§ DATA FOR REVIEW:
━━━━

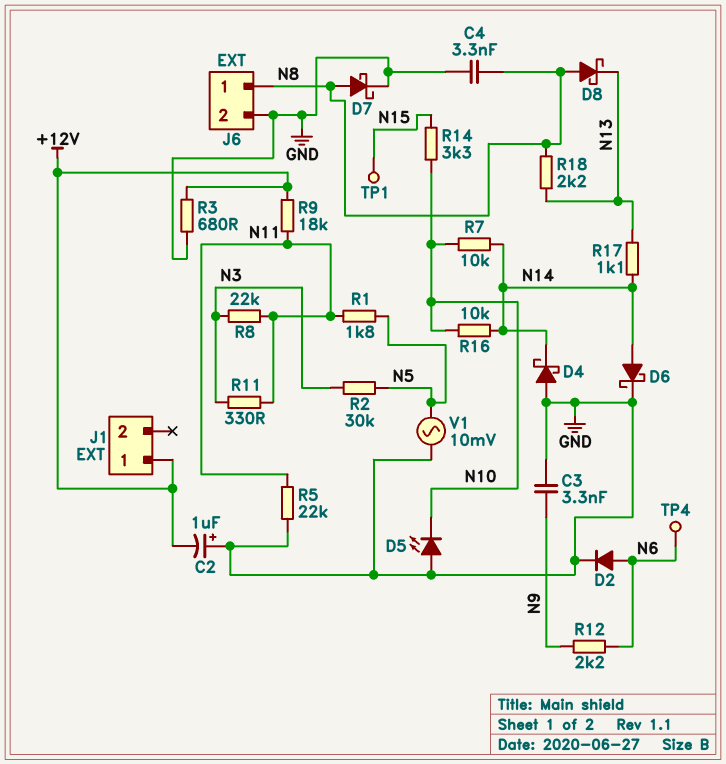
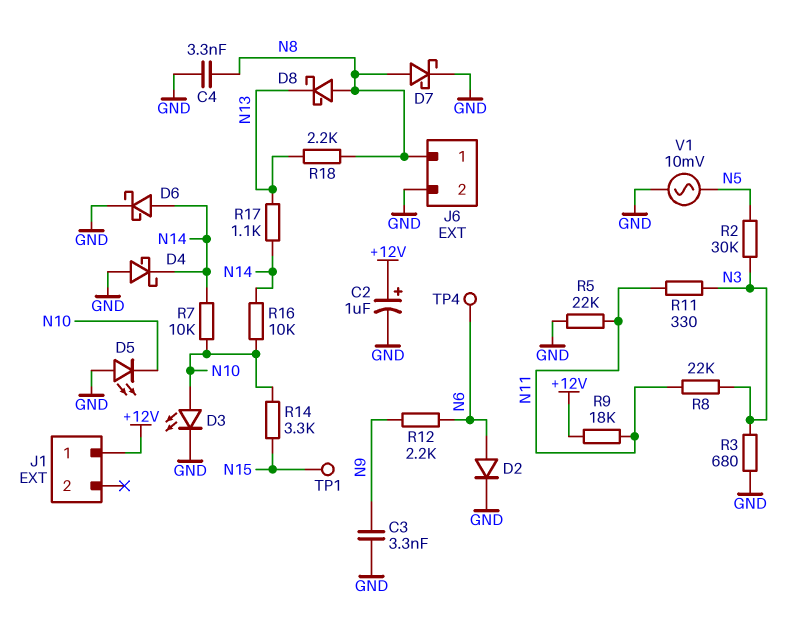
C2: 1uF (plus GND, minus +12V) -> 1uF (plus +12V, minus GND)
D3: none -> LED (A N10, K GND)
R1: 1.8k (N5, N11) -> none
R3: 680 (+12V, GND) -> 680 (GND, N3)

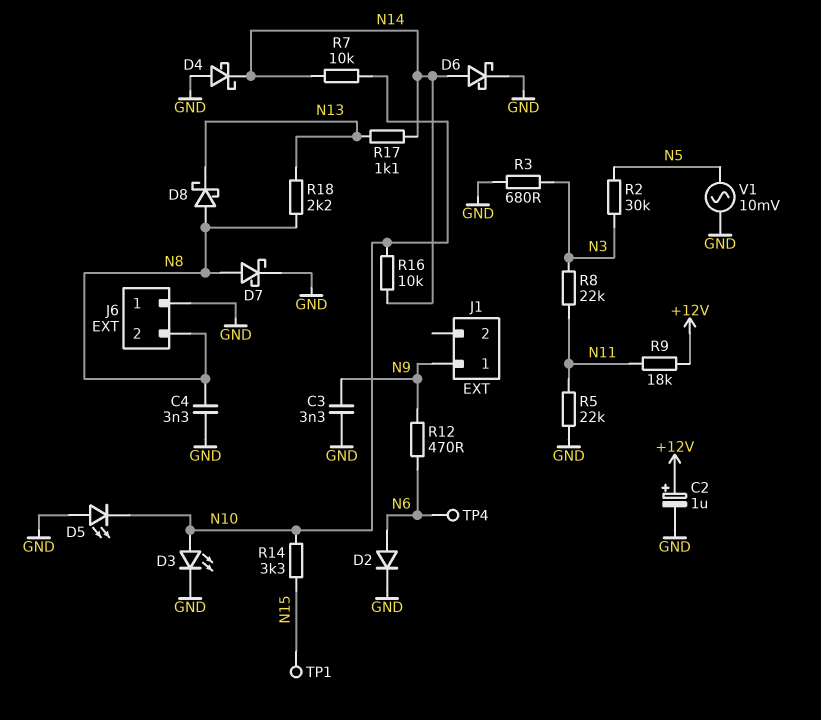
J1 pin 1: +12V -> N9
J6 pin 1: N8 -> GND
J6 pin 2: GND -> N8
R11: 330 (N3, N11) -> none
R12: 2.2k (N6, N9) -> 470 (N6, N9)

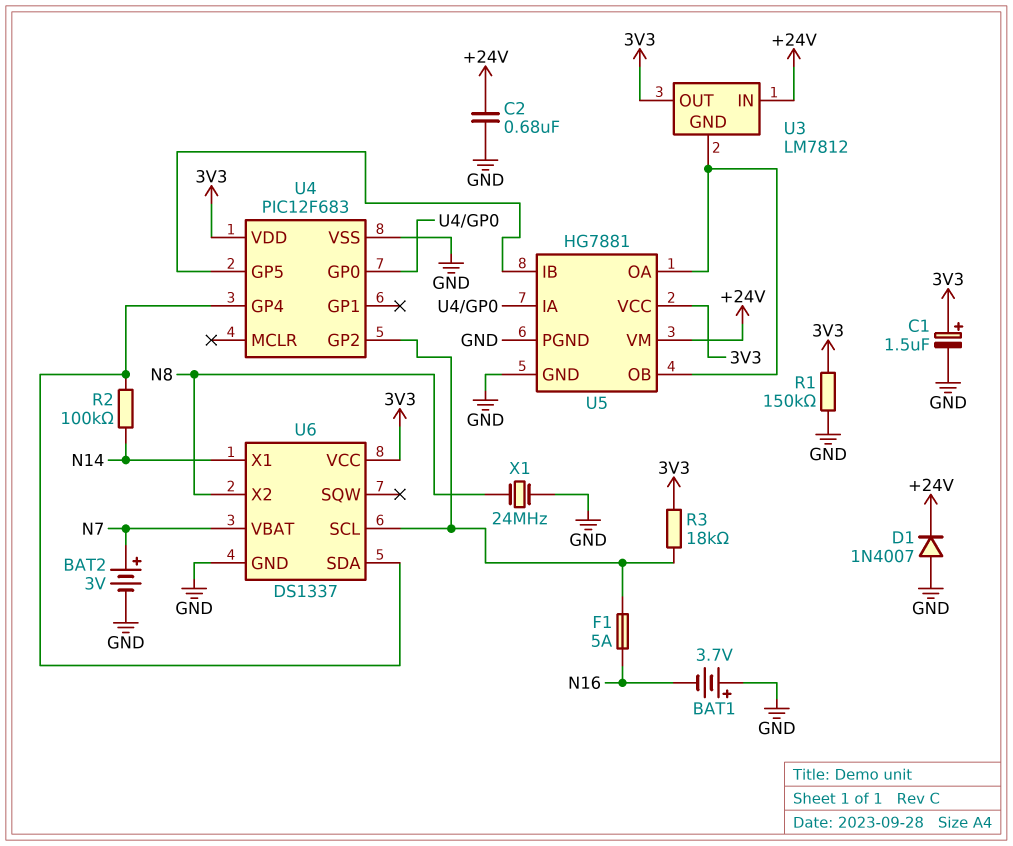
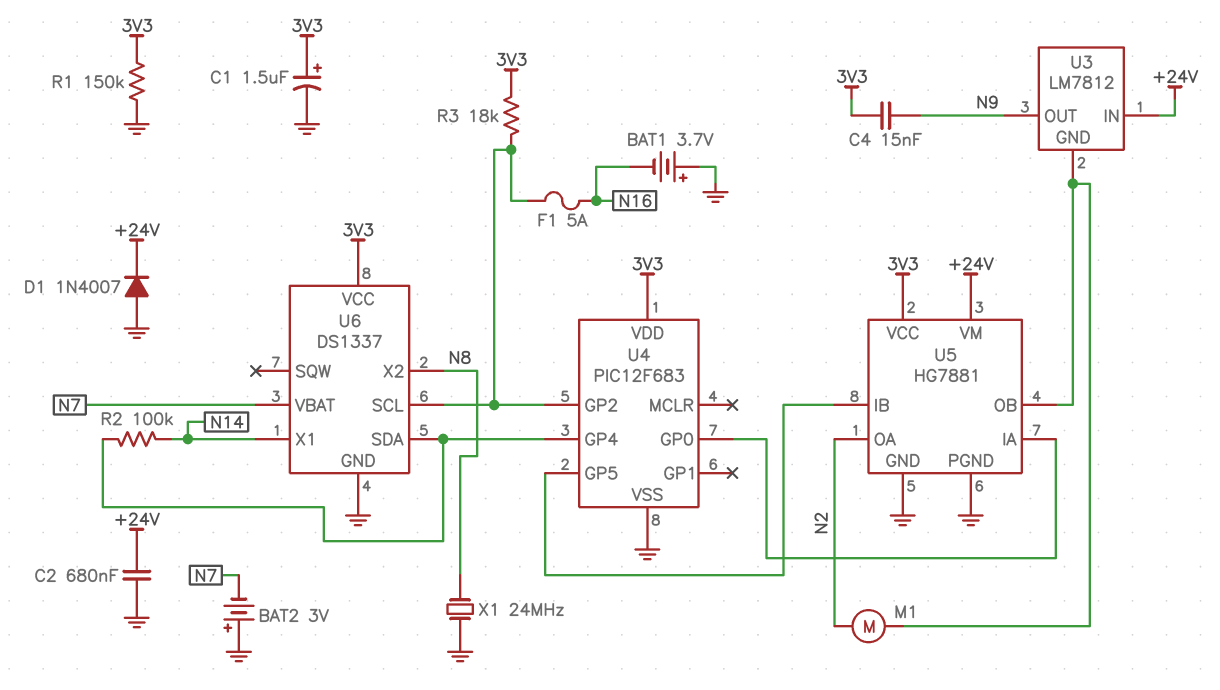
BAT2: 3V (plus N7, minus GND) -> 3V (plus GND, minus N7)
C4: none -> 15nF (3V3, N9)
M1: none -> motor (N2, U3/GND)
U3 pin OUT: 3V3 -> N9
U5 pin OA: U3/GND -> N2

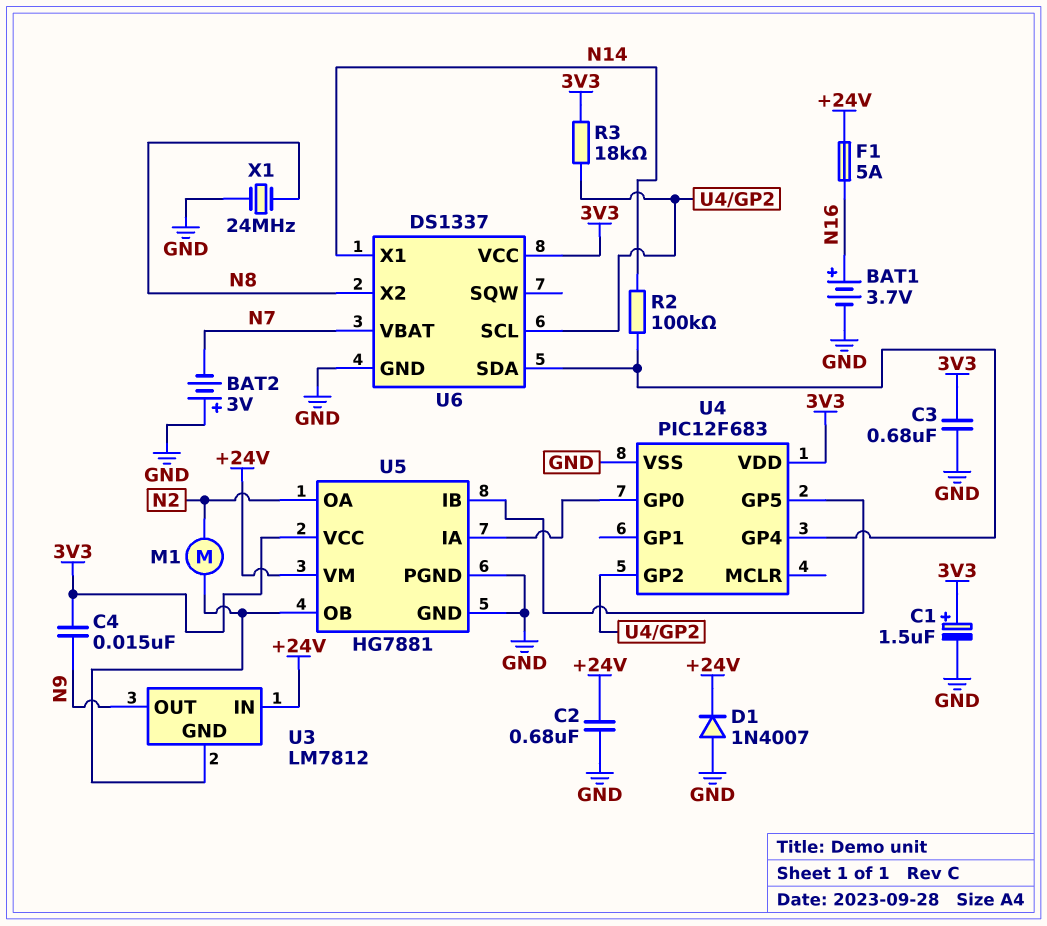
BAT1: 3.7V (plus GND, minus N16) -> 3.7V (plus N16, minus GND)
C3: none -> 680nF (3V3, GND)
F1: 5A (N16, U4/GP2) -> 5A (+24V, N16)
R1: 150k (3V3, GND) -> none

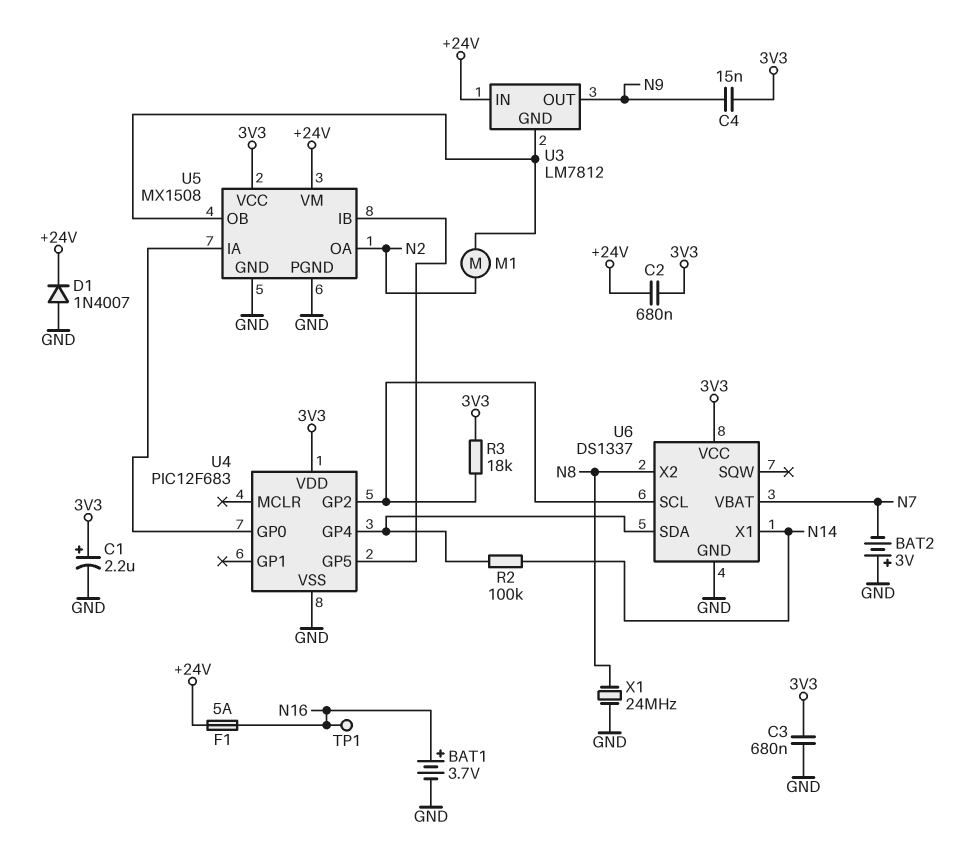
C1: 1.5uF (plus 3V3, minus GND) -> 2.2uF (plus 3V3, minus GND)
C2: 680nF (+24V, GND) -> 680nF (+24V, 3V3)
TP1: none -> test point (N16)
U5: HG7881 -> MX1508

━━━━

Leave the pictures aside. Set down exactly the lines from the one with "J1 pin 1: +12V -> N9" through the final line of the listing above.

J1 pin 1: +12V -> N9
J6 pin 1: N8 -> GND
J6 pin 2: GND -> N8
R11: 330 (N3, N11) -> none
R12: 2.2k (N6, N9) -> 470 (N6, N9)

BAT2: 3V (plus N7, minus GND) -> 3V (plus GND, minus N7)
C4: none -> 15nF (3V3, N9)
M1: none -> motor (N2, U3/GND)
U3 pin OUT: 3V3 -> N9
U5 pin OA: U3/GND -> N2

BAT1: 3.7V (plus GND, minus N16) -> 3.7V (plus N16, minus GND)
C3: none -> 680nF (3V3, GND)
F1: 5A (N16, U4/GP2) -> 5A (+24V, N16)
R1: 150k (3V3, GND) -> none

C1: 1.5uF (plus 3V3, minus GND) -> 2.2uF (plus 3V3, minus GND)
C2: 680nF (+24V, GND) -> 680nF (+24V, 3V3)
TP1: none -> test point (N16)
U5: HG7881 -> MX1508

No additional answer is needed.